→ **WORK ITEM**: Where the line containing "black line: (184, 96) -> (68, 83), moved" appears, begin retyping; continue exactly through the final line of the data. Omit every picture.

→ **SUPPLIED INFORMATION**:

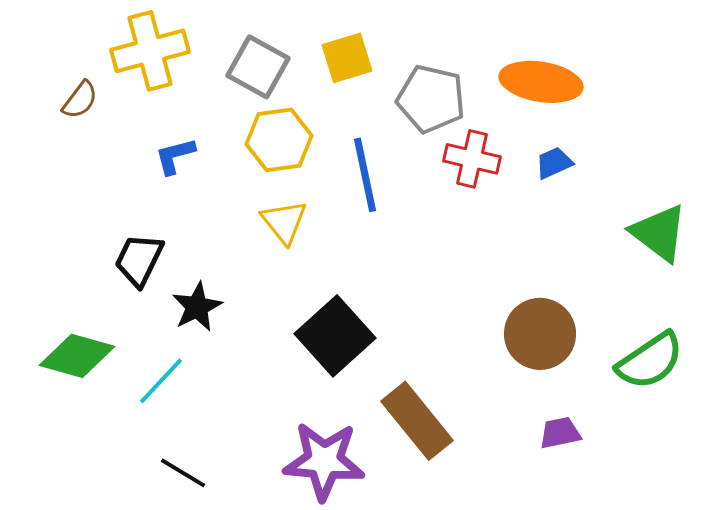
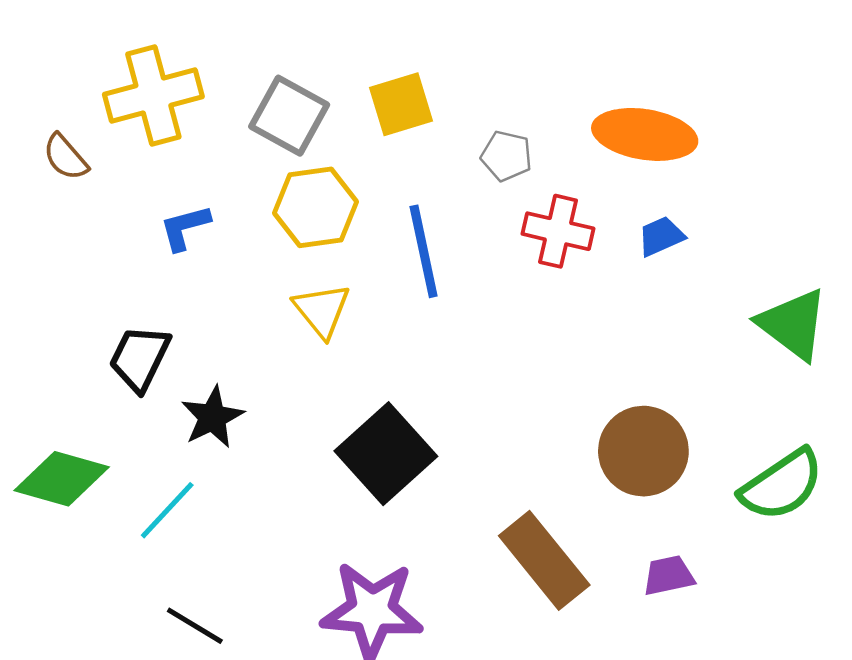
gray pentagon: (431, 99) -> (506, 156), size x0.6
brown semicircle: (80, 100) -> (65, 157), turned 102
brown rectangle: (417, 421) -> (544, 560), moved

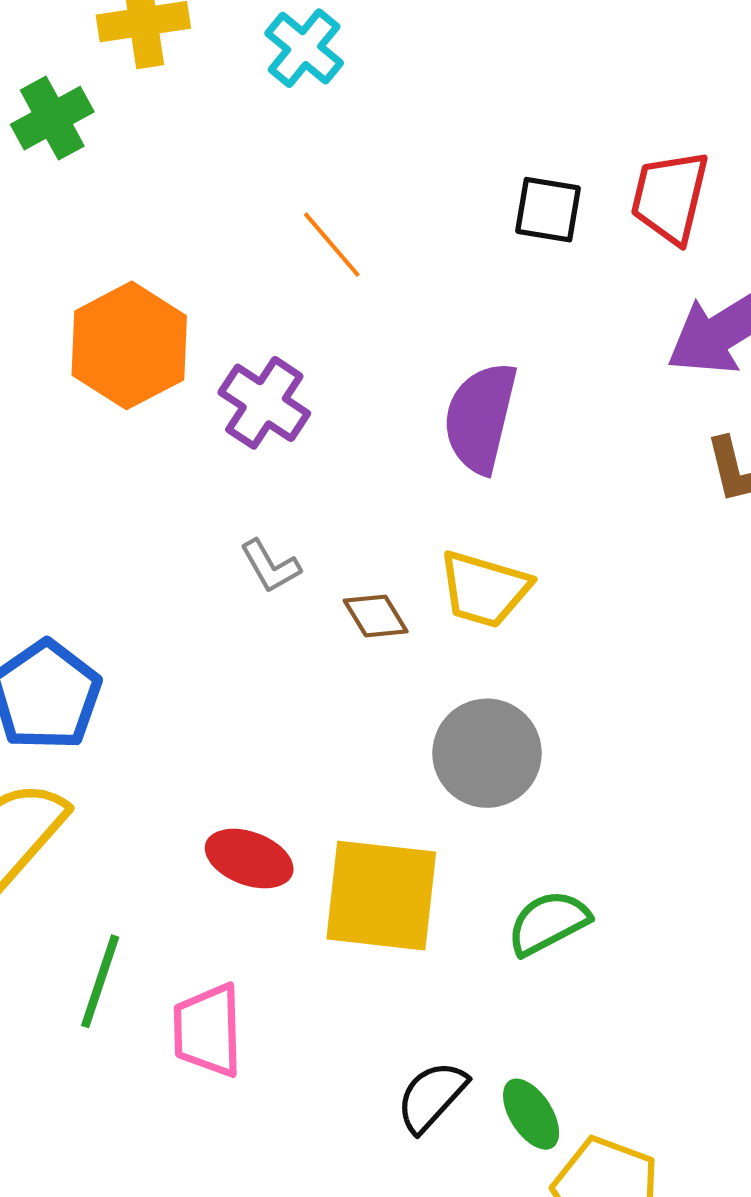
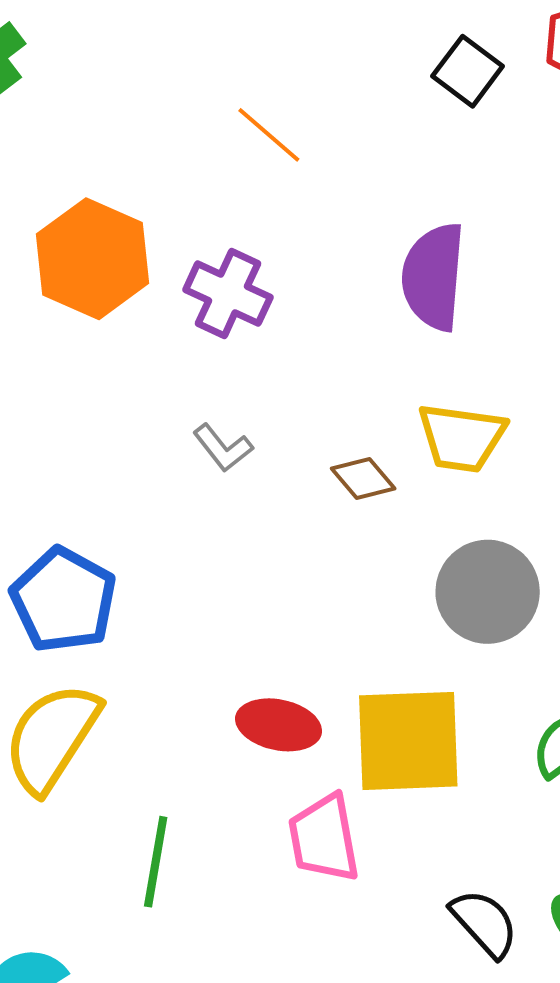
black square: (548, 210) -> (468, 71), turned 36
gray L-shape: (270, 566) -> (223, 448), moved
pink trapezoid: (208, 1030) -> (324, 838), moved
black semicircle: (432, 1097) -> (484, 923), turned 104

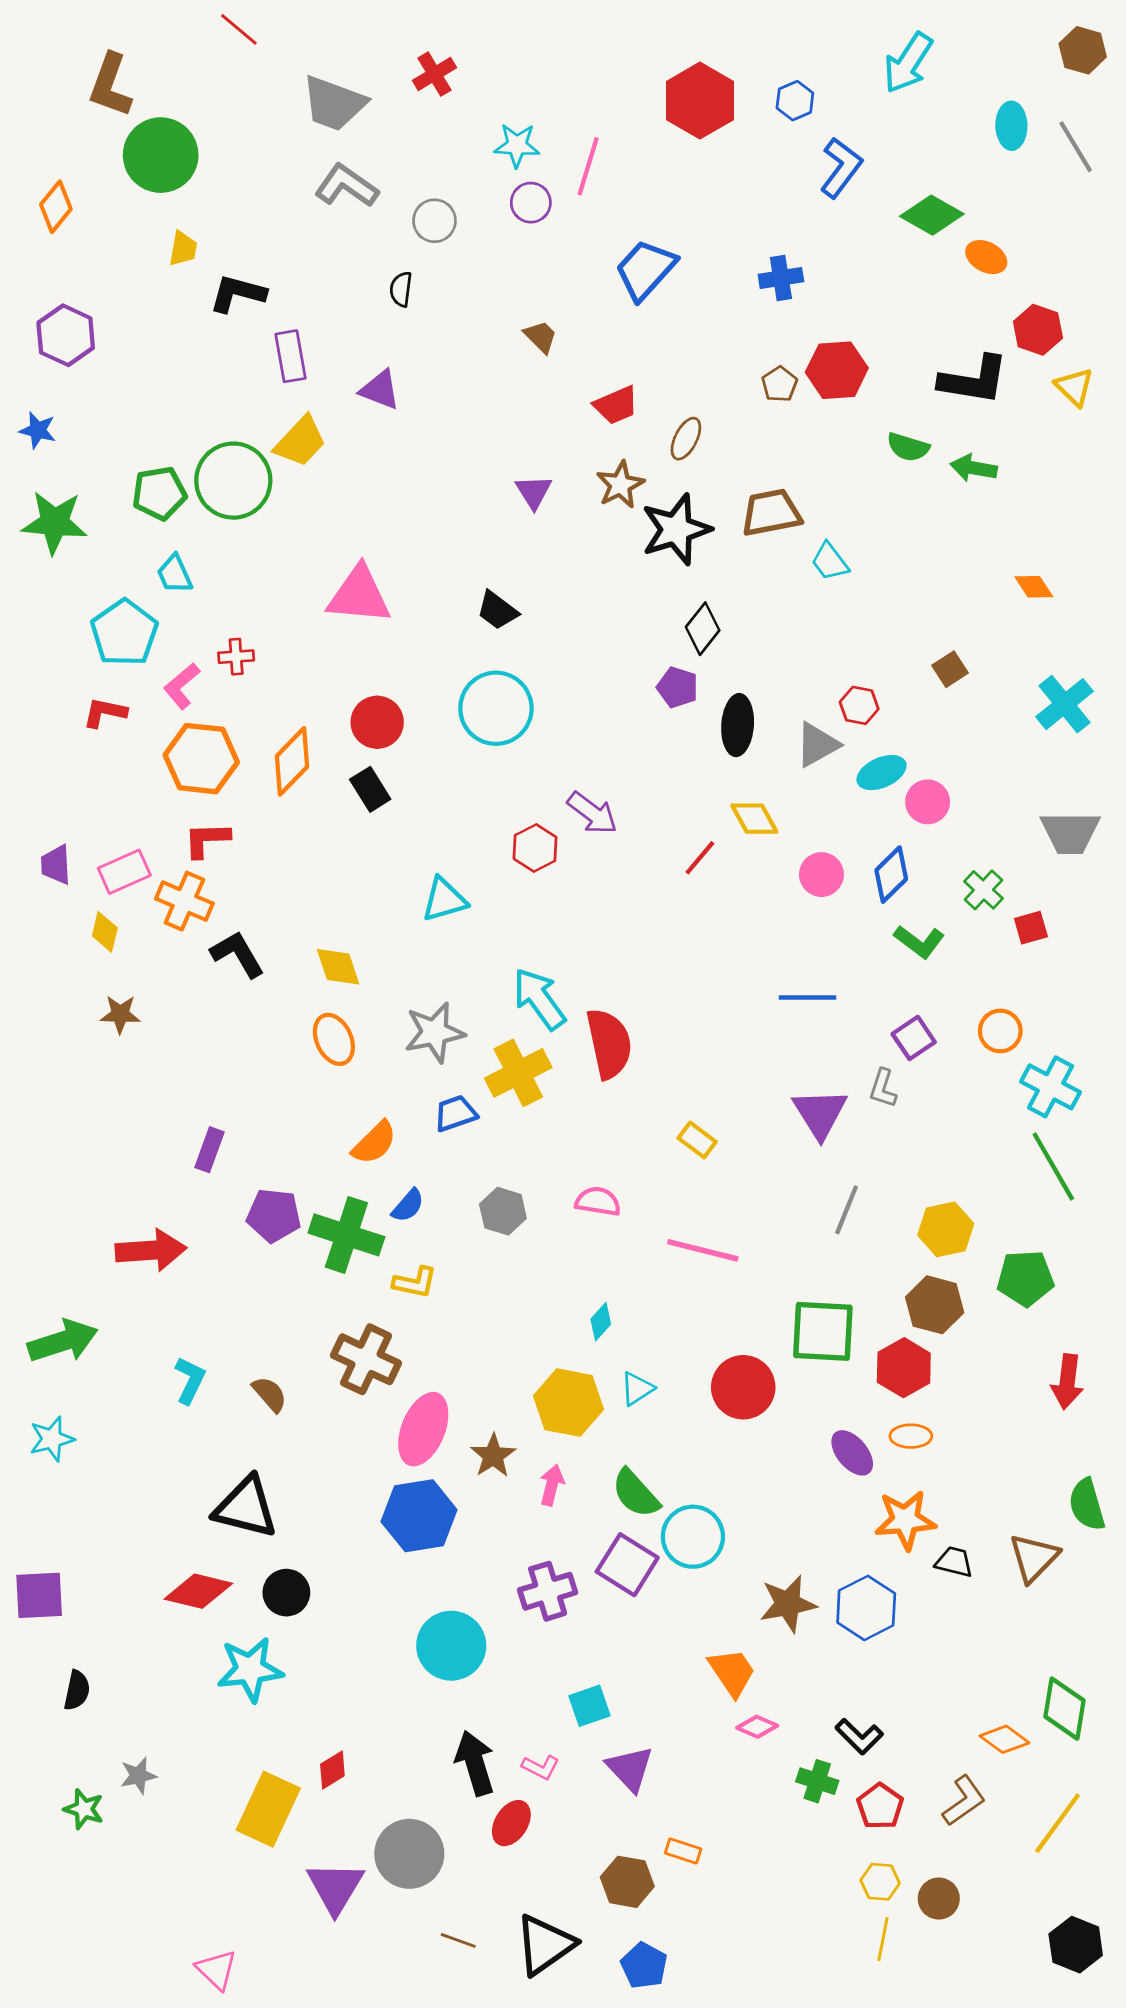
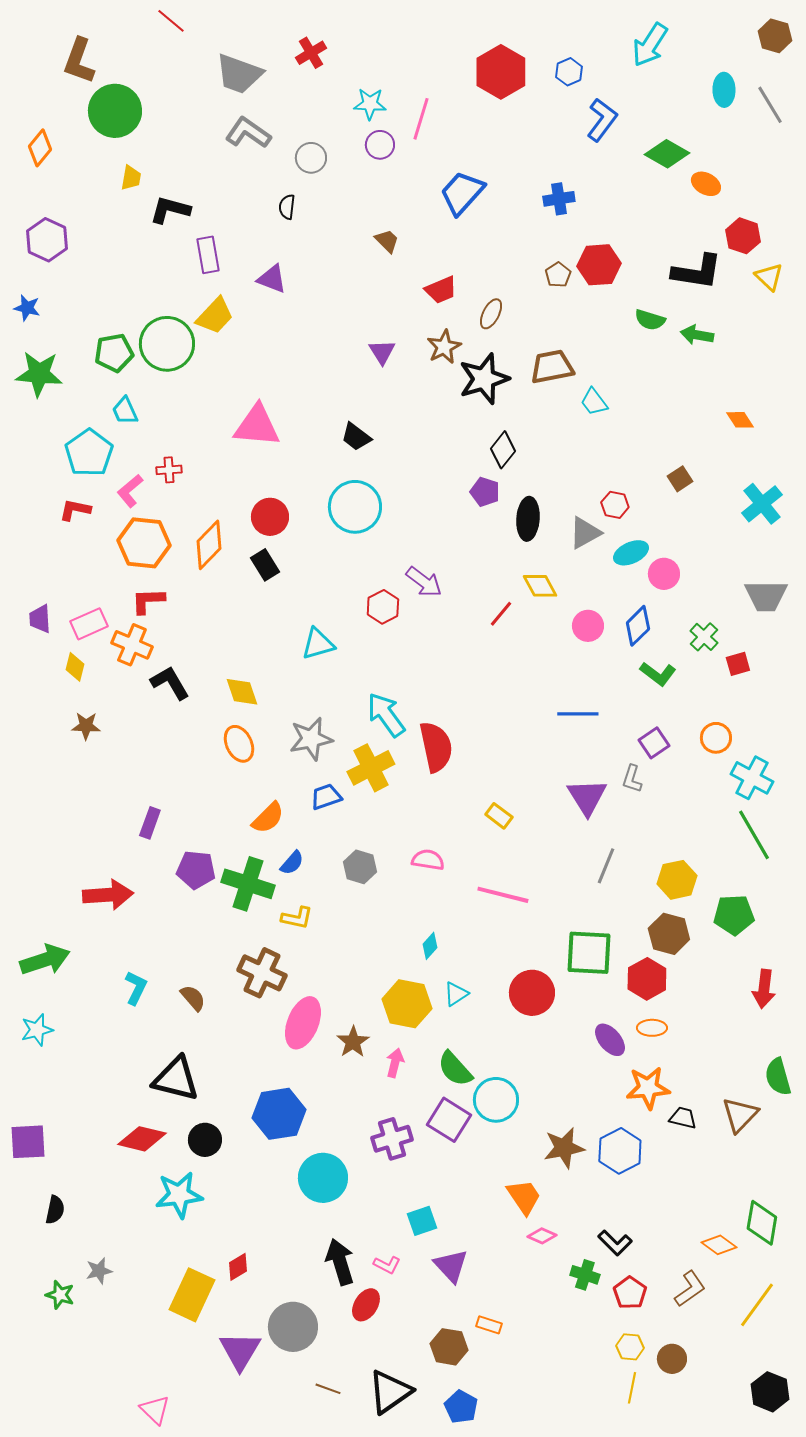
blue hexagon: (419, 1516) -> (279, 1114), moved

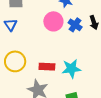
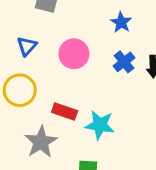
pink circle: (53, 21) -> (74, 54), moved
blue triangle: (11, 25) -> (27, 46), moved

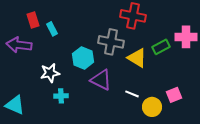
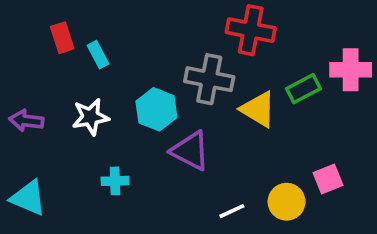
purple arrow: (19, 45) -> (26, 121), moved, size x0.7
white star: (50, 73) -> (90, 117), moved
white line: (132, 94) -> (232, 211), moved, turned -48

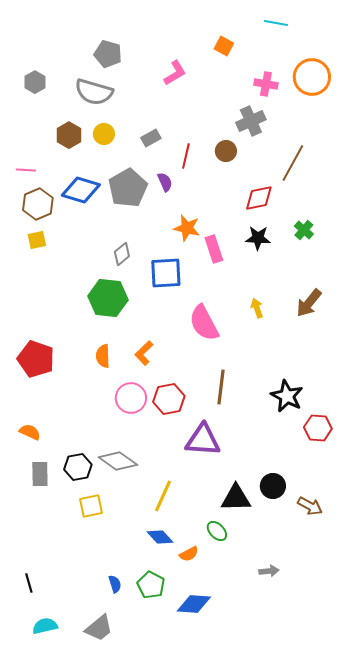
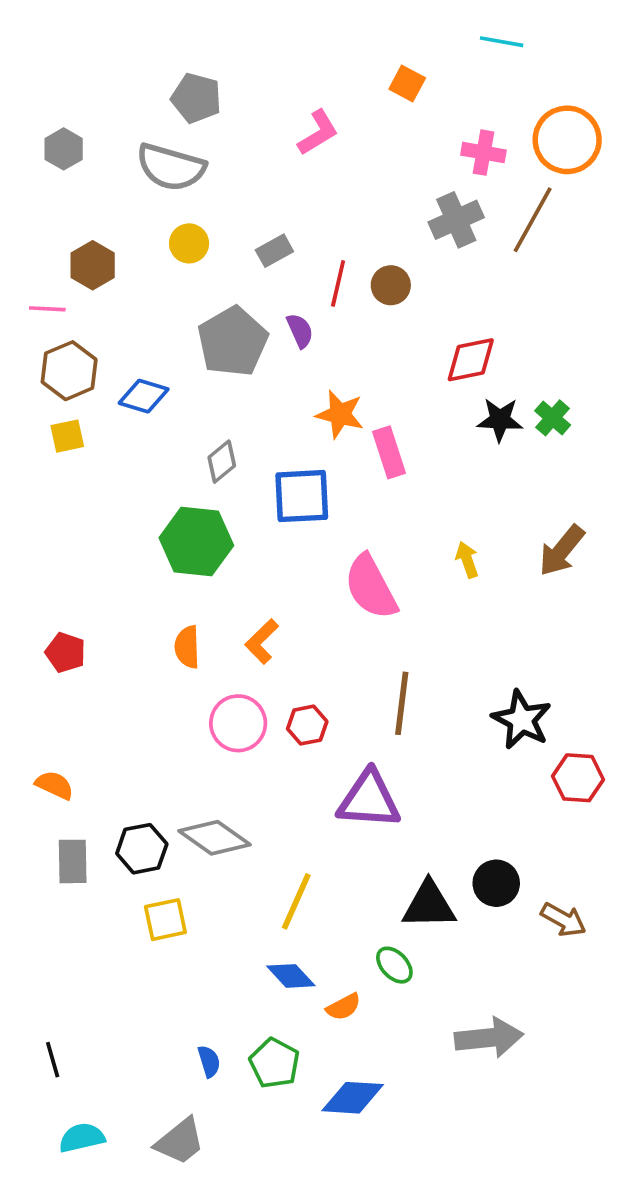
brown hexagon: (69, 135) -> (93, 265), moved
brown circle: (226, 151) -> (391, 285), moved
brown line: (293, 163) -> (533, 220), moved
blue diamond: (81, 190) -> (144, 396), moved, size x0.7
black star: (258, 238) -> (500, 420), moved
red pentagon: (36, 359) -> (65, 652), size x0.6
red hexagon: (169, 399) -> (307, 725), size x0.7
gray arrow: (269, 571) -> (489, 1038), size x1.8

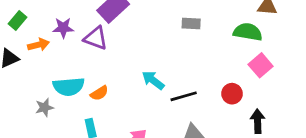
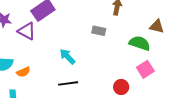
cyan arrow: (153, 80) -> (67, 56), moved
black line: (184, 96) -> (68, 83), moved

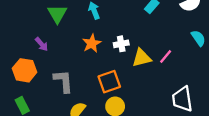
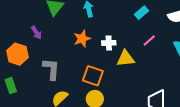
pink line: (166, 56) -> (149, 40), moved
orange square: (109, 82) -> (93, 76), turned 30

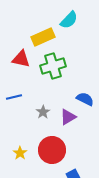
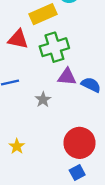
purple triangle: (68, 117) -> (67, 77), moved, turned 36
red circle: (52, 150) -> (79, 143), moved

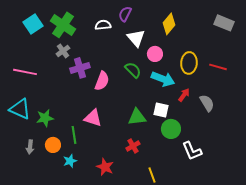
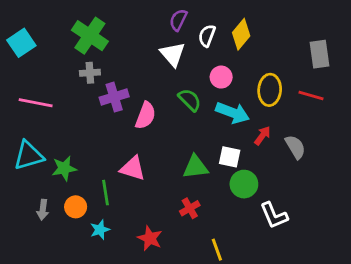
gray rectangle: (224, 23) -> (320, 54), moved, turned 60
cyan square: (33, 24) -> (21, 43), moved
white semicircle: (103, 25) -> (207, 36), moved, turned -63
white triangle: (136, 38) -> (173, 54), moved
gray cross: (63, 51) -> (90, 73), turned 32
cyan triangle: (20, 109) -> (29, 155), turned -40

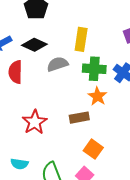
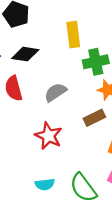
gray semicircle: (57, 64) -> (55, 92), moved

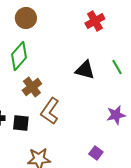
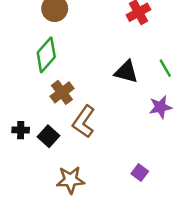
purple star: (116, 115) -> (160, 107), moved
black square: (21, 123) -> (49, 136), turned 36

→ **EXERCISE ANSWER**:
black line: (184, 96) -> (68, 83), moved

pink line: (166, 56) -> (149, 40), moved
orange square: (109, 82) -> (93, 76), turned 30

purple triangle: (68, 117) -> (67, 77), moved, turned 36
red circle: (52, 150) -> (79, 143), moved

gray rectangle: (224, 23) -> (320, 54), moved, turned 60
cyan square: (33, 24) -> (21, 43), moved
white semicircle: (103, 25) -> (207, 36), moved, turned -63
white triangle: (136, 38) -> (173, 54), moved
gray cross: (63, 51) -> (90, 73), turned 32
cyan triangle: (20, 109) -> (29, 155), turned -40

gray semicircle: (57, 64) -> (55, 92), moved

purple star: (116, 115) -> (160, 107), moved
black square: (21, 123) -> (49, 136), turned 36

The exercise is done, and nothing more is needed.